* _WHAT THIS TASK INVOLVES_
For the records below, give the number of lines where the string "yellow" occurs. Include nothing else.

* _PROVIDED RECORDS_
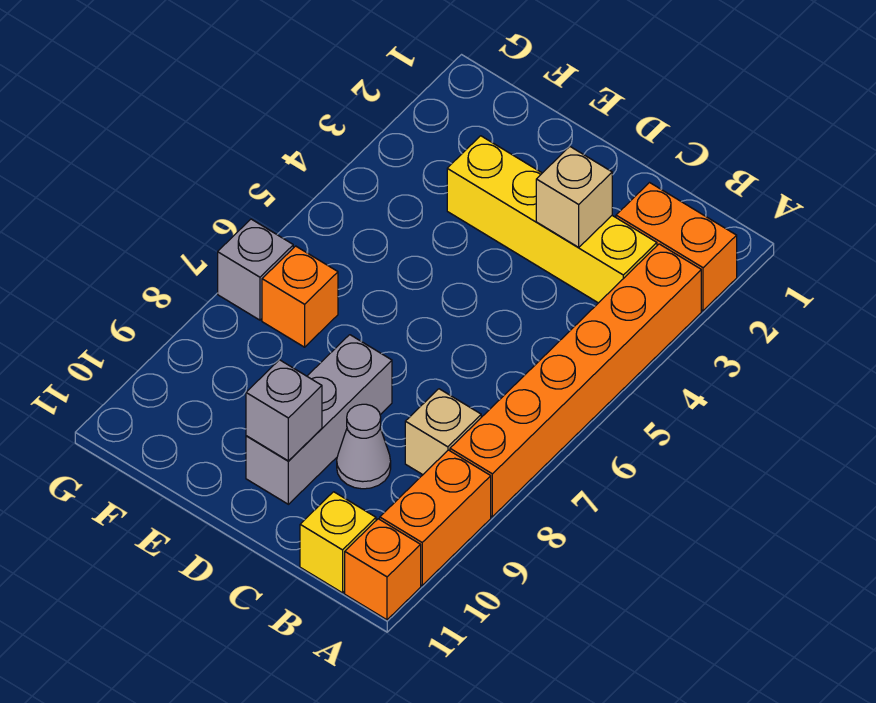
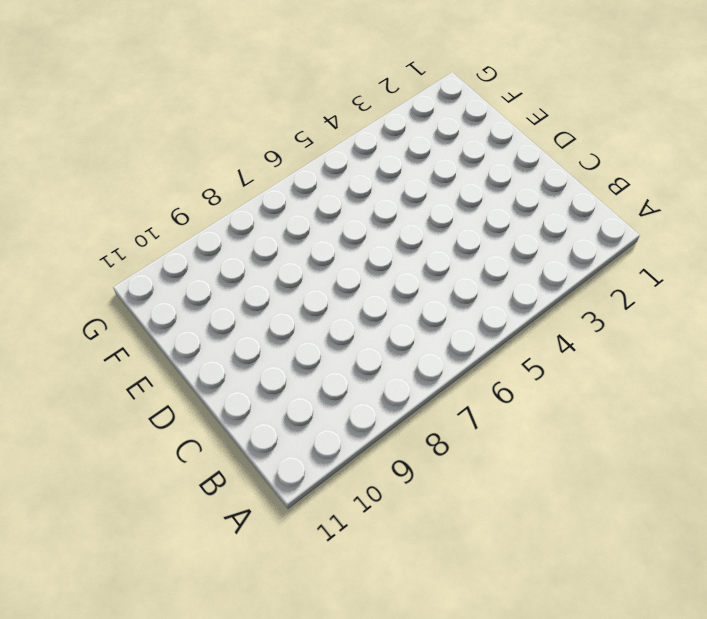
none -> orange brick A2:B2 level 1
none -> orange brick A3:A8 level 1
none -> orange brick A9:A10 level 1

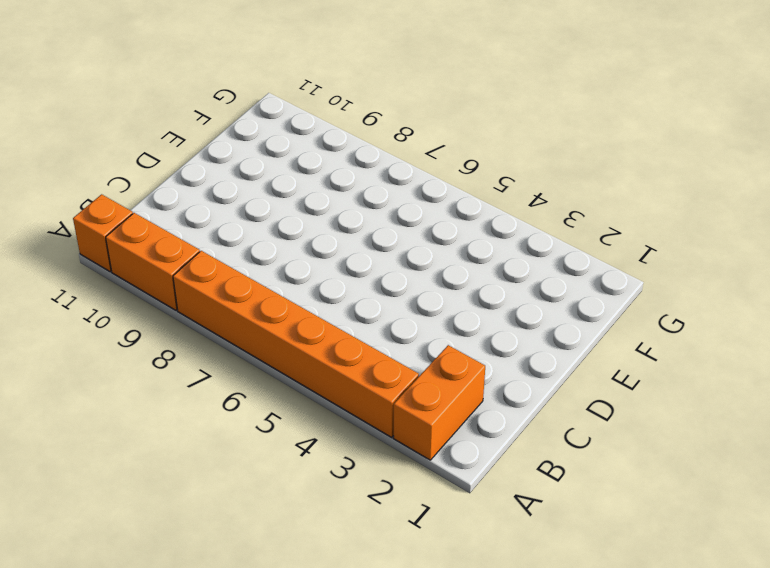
none -> yellow brick B3:E3 level 1
none -> tan brick B8 level 1
none -> yellow brick B11 level 1

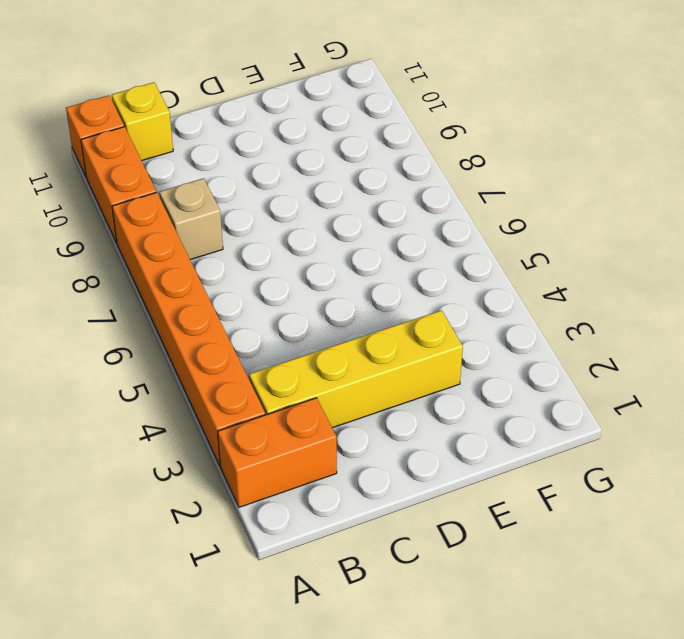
none -> grey cone C9 level 1
none -> grey brick D8:D10 level 1
none -> orange brick F7 level 1

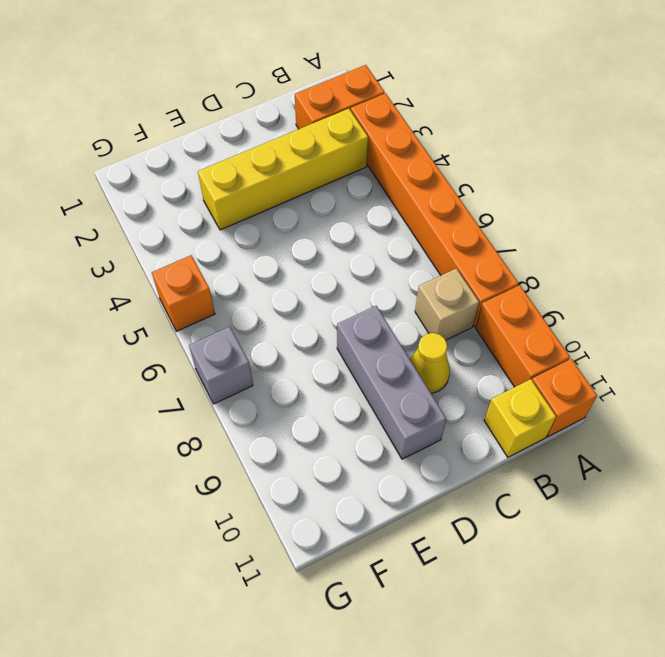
yellow cone C9 level 1 -> grey cone C9 level 1
orange brick G5 level 1 -> orange brick F7 level 1
none -> tan brick C3 level 2
none -> grey brick D10 level 2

* _EXPECTED OUTPUT_
3